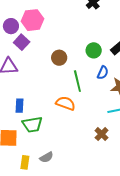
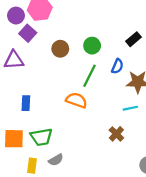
green circle: (94, 50) -> (92, 46), moved
brown circle: (59, 58) -> (60, 49), moved
green line: (77, 81) -> (90, 76), turned 40
green trapezoid: (32, 125) -> (41, 137), moved

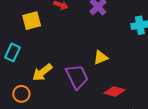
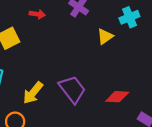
yellow triangle: (101, 58) -> (105, 36), moved

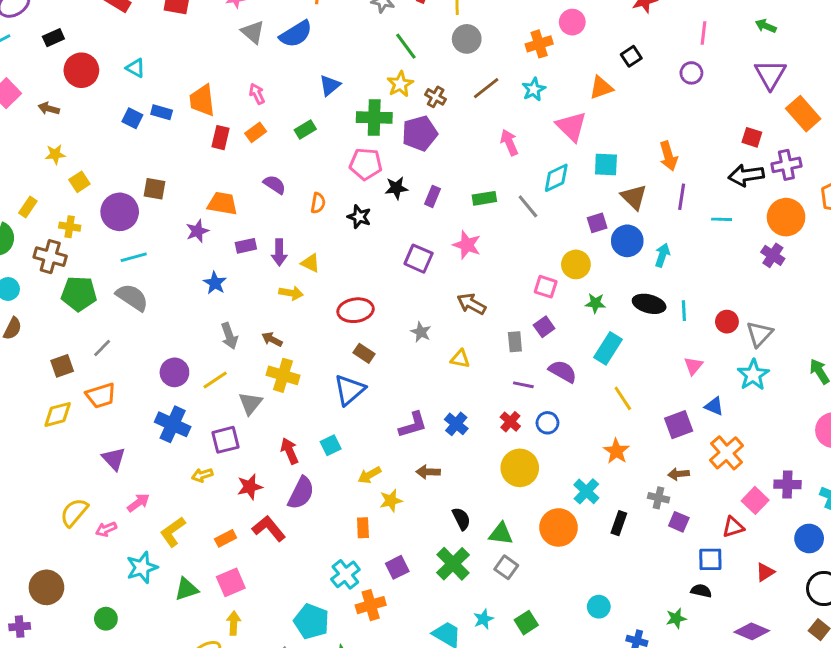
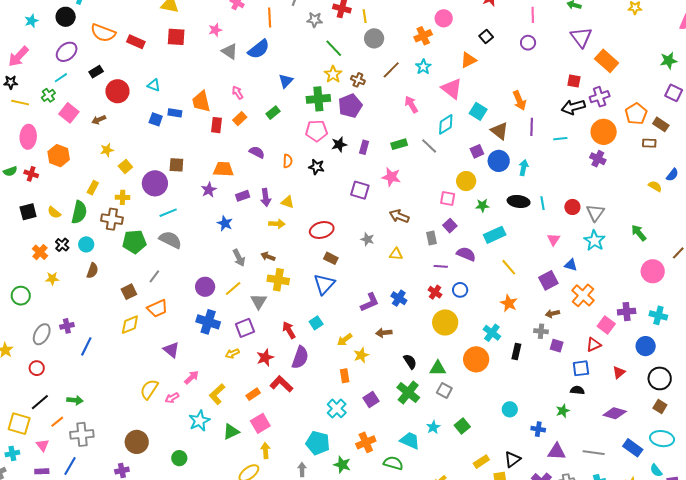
brown arrow: (49, 109) -> (99, 120), turned -32
cyan square: (606, 164) -> (478, 111), turned 36
cyan rectangle: (608, 348) -> (495, 235), turned 40
orange cross: (371, 605) -> (366, 442), moved

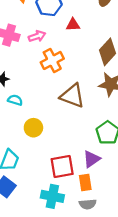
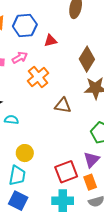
brown triangle: (72, 96) -> (63, 105), size x0.7
yellow circle: (33, 128) -> (25, 153), moved

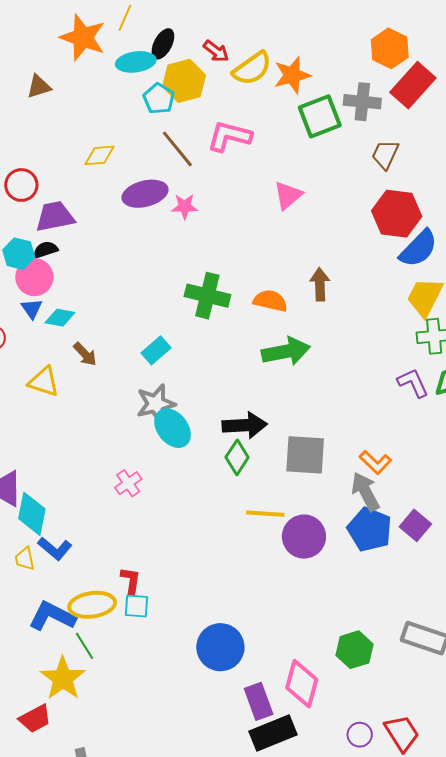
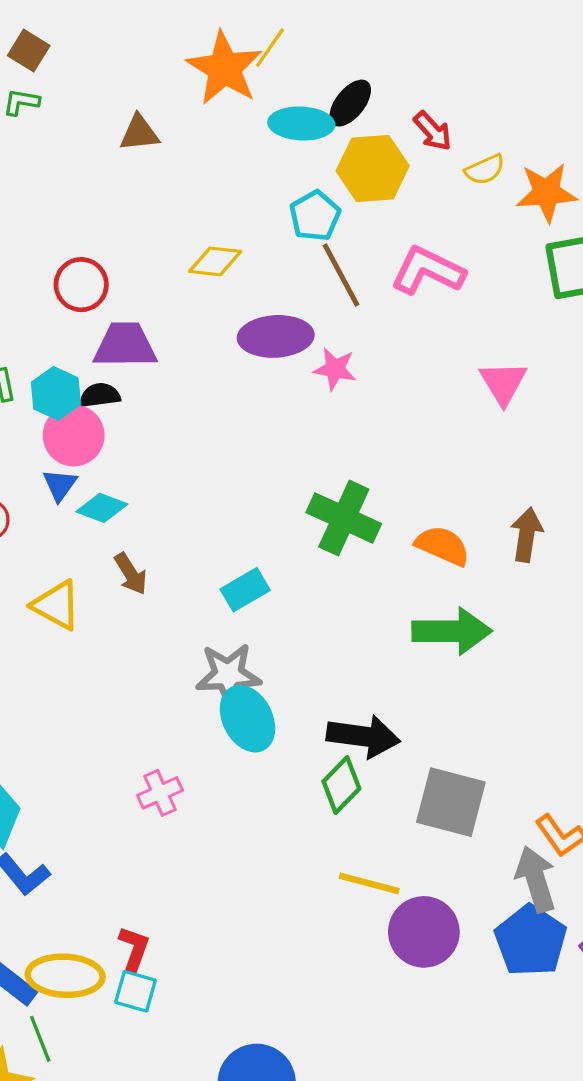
yellow line: (125, 18) -> (270, 48), moved
yellow semicircle: (252, 68) -> (485, 170), size x0.6
cyan pentagon: (159, 99) -> (315, 216), moved
pink triangle: (288, 195) -> (503, 383), turned -32

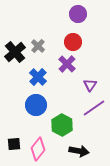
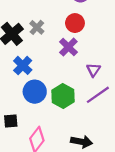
blue cross: (38, 77) -> (23, 65), moved
green hexagon: (62, 125) -> (63, 96), moved
black square: (14, 144) -> (11, 121), moved

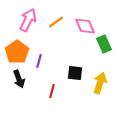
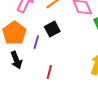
black square: (75, 73) -> (52, 29), moved, turned -35

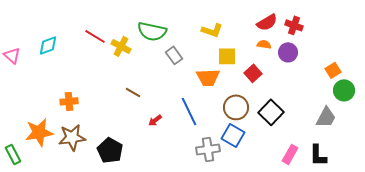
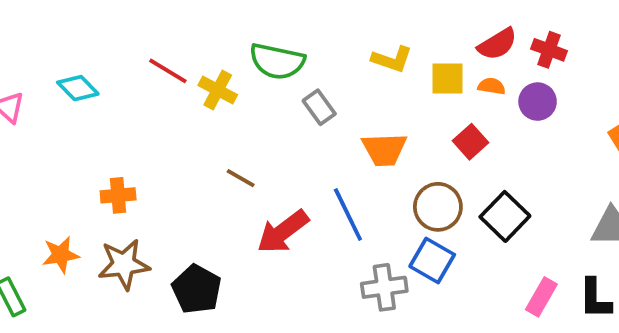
cyan diamond: (48, 45) -> (78, 88), turned 65
yellow square: (227, 56) -> (448, 79), moved
red arrow: (155, 120) -> (283, 232), size x2.0
orange star: (39, 132) -> (61, 255), size x0.7

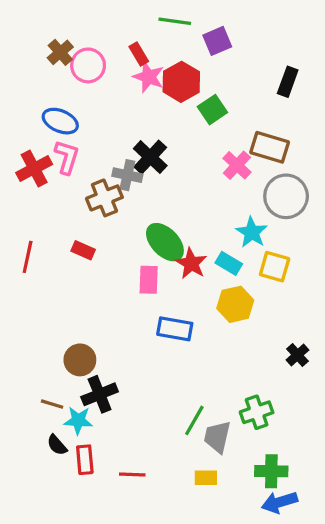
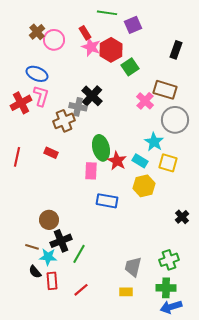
green ellipse: (165, 242) -> (101, 148), turned 30
green cross: (257, 412) -> (169, 260), moved
green line: (194, 420) -> (79, 254), moved
red line: (132, 474) -> (81, 290), turned -42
───
Copy nothing except the lines from the one with "green cross: (257, 412) -> (169, 260), moved" through the end of the records; keep each exactly as it appears, first and last included.

green cross: (257, 412) -> (169, 260), moved
green line: (194, 420) -> (79, 254), moved
red line: (132, 474) -> (81, 290), turned -42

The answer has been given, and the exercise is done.